■ **Provided data**:
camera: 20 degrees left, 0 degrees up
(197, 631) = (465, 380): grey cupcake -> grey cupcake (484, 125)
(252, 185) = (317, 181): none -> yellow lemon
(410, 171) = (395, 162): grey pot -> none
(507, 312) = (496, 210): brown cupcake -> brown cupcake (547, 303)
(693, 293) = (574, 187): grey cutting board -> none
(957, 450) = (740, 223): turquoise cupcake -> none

...

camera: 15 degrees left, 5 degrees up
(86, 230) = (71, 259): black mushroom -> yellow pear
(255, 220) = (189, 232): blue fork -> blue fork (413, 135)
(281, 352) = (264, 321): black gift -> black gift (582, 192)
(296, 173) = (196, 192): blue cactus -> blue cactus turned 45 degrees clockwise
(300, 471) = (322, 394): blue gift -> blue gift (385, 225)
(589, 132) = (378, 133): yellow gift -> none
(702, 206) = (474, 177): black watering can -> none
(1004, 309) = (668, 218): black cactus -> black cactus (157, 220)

■ **What the task requires**:
Looking back over the data above, restate word for word the lines that begin at the line with "(252, 185) = (317, 181): none -> yellow lemon" and end at the line with "(957, 450) = (740, 223): turquoise", inclusive.

■ **Answer for the task**:
(252, 185) = (317, 181): none -> yellow lemon
(410, 171) = (395, 162): grey pot -> none
(507, 312) = (496, 210): brown cupcake -> brown cupcake (547, 303)
(693, 293) = (574, 187): grey cutting board -> none
(957, 450) = (740, 223): turquoise cupcake -> none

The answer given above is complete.